▸ **Task details**: Exact copy, no pictures: every line from the one that contains "pink star: moved 8 px left, 5 px up" through the end of the data below, and nothing else.

Stored records:
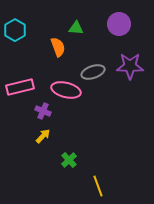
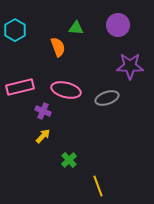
purple circle: moved 1 px left, 1 px down
gray ellipse: moved 14 px right, 26 px down
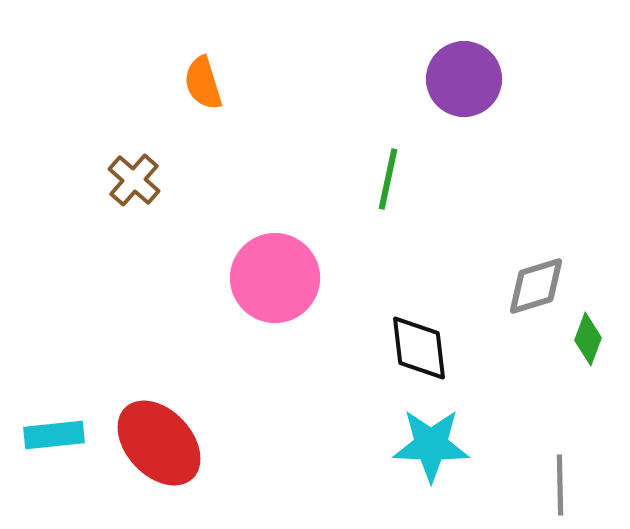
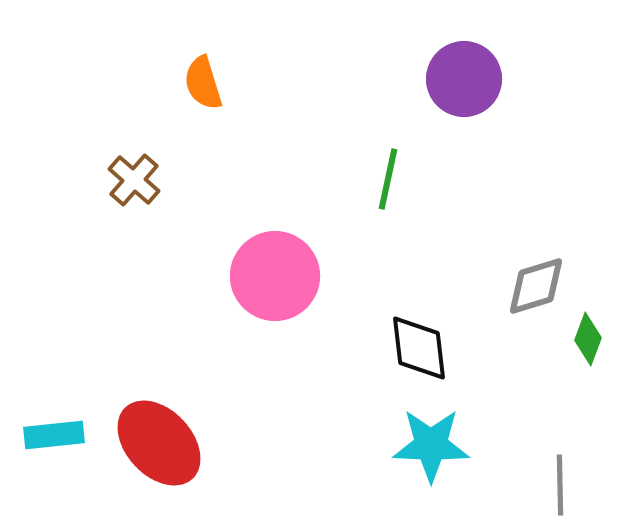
pink circle: moved 2 px up
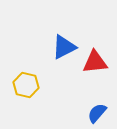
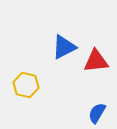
red triangle: moved 1 px right, 1 px up
blue semicircle: rotated 10 degrees counterclockwise
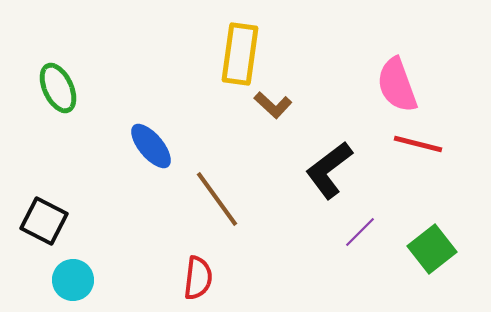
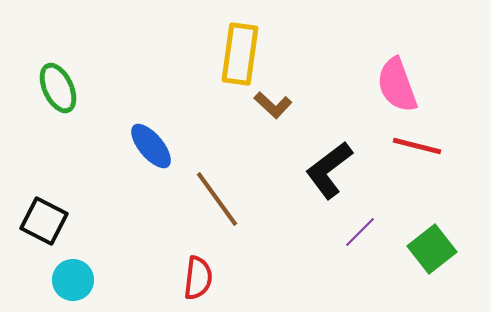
red line: moved 1 px left, 2 px down
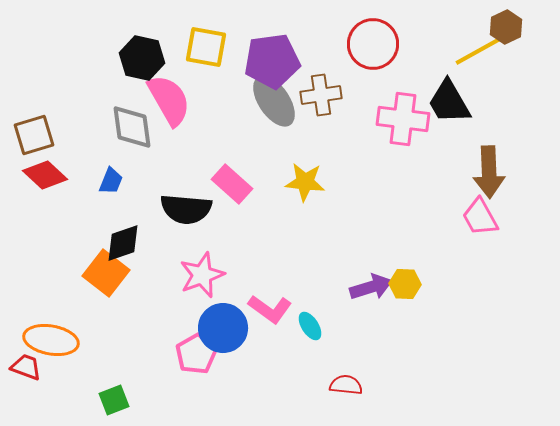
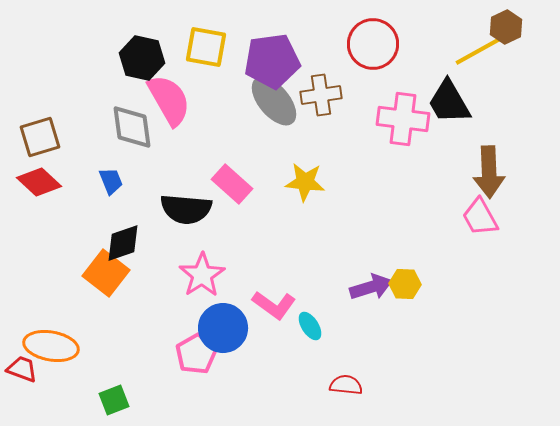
gray ellipse: rotated 6 degrees counterclockwise
brown square: moved 6 px right, 2 px down
red diamond: moved 6 px left, 7 px down
blue trapezoid: rotated 44 degrees counterclockwise
pink star: rotated 12 degrees counterclockwise
pink L-shape: moved 4 px right, 4 px up
orange ellipse: moved 6 px down
red trapezoid: moved 4 px left, 2 px down
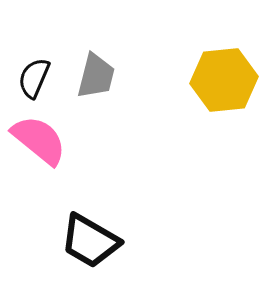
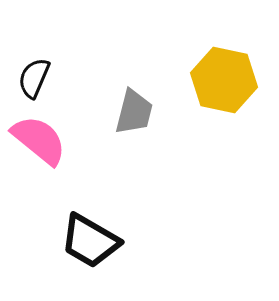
gray trapezoid: moved 38 px right, 36 px down
yellow hexagon: rotated 18 degrees clockwise
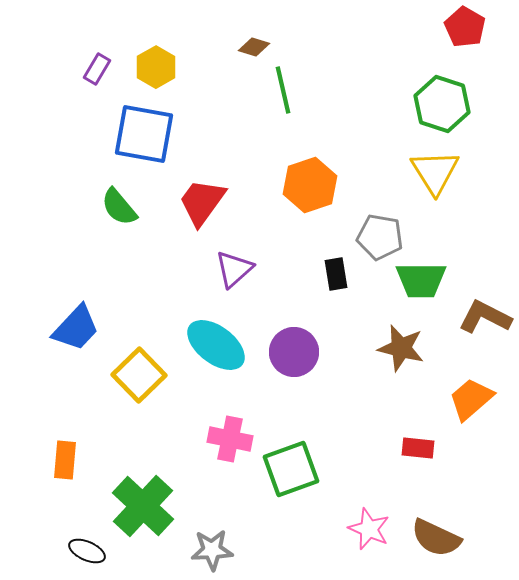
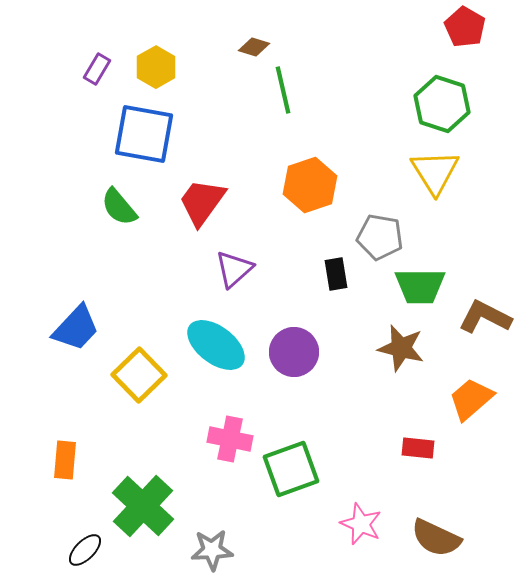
green trapezoid: moved 1 px left, 6 px down
pink star: moved 8 px left, 5 px up
black ellipse: moved 2 px left, 1 px up; rotated 69 degrees counterclockwise
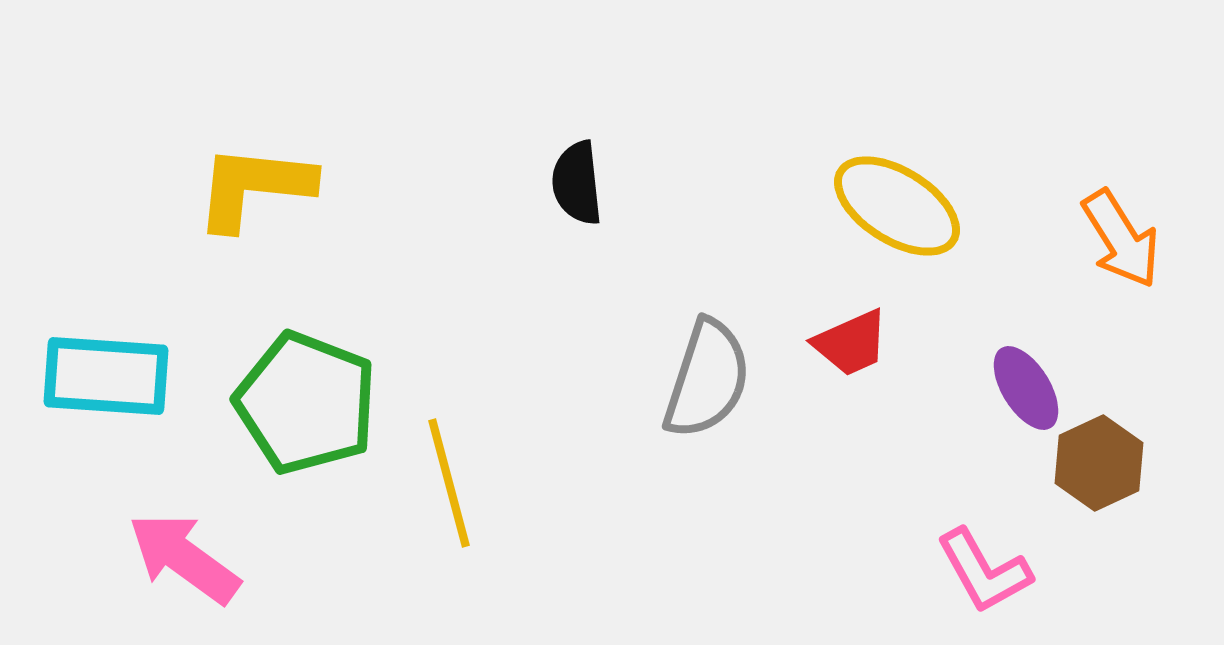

▸ **Result for this task**:
pink star: moved 8 px left, 5 px up
black ellipse: moved 2 px left, 1 px up; rotated 69 degrees counterclockwise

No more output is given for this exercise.